◆ Your goal ◆
Every entry must appear in the answer exactly as written.

◆ Records to process ◆
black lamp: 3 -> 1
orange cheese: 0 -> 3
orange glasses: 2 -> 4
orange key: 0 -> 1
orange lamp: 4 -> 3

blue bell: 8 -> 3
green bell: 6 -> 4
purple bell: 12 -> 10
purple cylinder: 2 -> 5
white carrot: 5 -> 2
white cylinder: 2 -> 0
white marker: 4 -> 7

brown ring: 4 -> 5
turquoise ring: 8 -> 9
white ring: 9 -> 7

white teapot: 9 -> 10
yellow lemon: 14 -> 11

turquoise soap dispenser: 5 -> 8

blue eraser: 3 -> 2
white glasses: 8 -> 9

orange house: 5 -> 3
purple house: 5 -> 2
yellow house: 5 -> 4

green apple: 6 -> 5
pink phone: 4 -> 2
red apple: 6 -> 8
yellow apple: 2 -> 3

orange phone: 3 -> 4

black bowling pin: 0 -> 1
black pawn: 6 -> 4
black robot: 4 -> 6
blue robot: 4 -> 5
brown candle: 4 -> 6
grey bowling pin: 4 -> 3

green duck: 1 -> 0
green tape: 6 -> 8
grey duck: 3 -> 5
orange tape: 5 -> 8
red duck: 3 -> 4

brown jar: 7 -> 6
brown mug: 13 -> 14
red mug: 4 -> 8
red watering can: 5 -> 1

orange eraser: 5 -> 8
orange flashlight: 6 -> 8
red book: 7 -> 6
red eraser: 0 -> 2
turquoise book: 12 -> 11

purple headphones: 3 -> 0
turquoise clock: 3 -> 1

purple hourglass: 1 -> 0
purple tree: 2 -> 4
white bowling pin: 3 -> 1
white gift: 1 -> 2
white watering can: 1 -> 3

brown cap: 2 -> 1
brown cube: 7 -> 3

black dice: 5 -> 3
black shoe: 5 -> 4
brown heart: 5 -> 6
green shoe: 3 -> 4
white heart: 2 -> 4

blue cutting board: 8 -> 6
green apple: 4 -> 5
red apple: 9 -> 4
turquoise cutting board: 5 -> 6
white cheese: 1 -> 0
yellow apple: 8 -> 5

◆ Solution ◆
black lamp: 3 -> 1
orange cheese: 0 -> 3
orange glasses: 2 -> 4
orange key: 0 -> 1
orange lamp: 4 -> 3

blue bell: 8 -> 3
green bell: 6 -> 4
purple bell: 12 -> 10
purple cylinder: 2 -> 5
white carrot: 5 -> 2
white cylinder: 2 -> 0
white marker: 4 -> 7

brown ring: 4 -> 5
turquoise ring: 8 -> 9
white ring: 9 -> 7

white teapot: 9 -> 10
yellow lemon: 14 -> 11

turquoise soap dispenser: 5 -> 8

blue eraser: 3 -> 2
white glasses: 8 -> 9

orange house: 5 -> 3
purple house: 5 -> 2
yellow house: 5 -> 4

green apple: 6 -> 5
pink phone: 4 -> 2
red apple: 6 -> 8
yellow apple: 2 -> 3

orange phone: 3 -> 4

black bowling pin: 0 -> 1
black pawn: 6 -> 4
black robot: 4 -> 6
blue robot: 4 -> 5
brown candle: 4 -> 6
grey bowling pin: 4 -> 3

green duck: 1 -> 0
green tape: 6 -> 8
grey duck: 3 -> 5
orange tape: 5 -> 8
red duck: 3 -> 4

brown jar: 7 -> 6
brown mug: 13 -> 14
red mug: 4 -> 8
red watering can: 5 -> 1

orange eraser: 5 -> 8
orange flashlight: 6 -> 8
red book: 7 -> 6
red eraser: 0 -> 2
turquoise book: 12 -> 11

purple headphones: 3 -> 0
turquoise clock: 3 -> 1

purple hourglass: 1 -> 0
purple tree: 2 -> 4
white bowling pin: 3 -> 1
white gift: 1 -> 2
white watering can: 1 -> 3

brown cap: 2 -> 1
brown cube: 7 -> 3

black dice: 5 -> 3
black shoe: 5 -> 4
brown heart: 5 -> 6
green shoe: 3 -> 4
white heart: 2 -> 4

blue cutting board: 8 -> 6
green apple: 4 -> 5
red apple: 9 -> 4
turquoise cutting board: 5 -> 6
white cheese: 1 -> 0
yellow apple: 8 -> 5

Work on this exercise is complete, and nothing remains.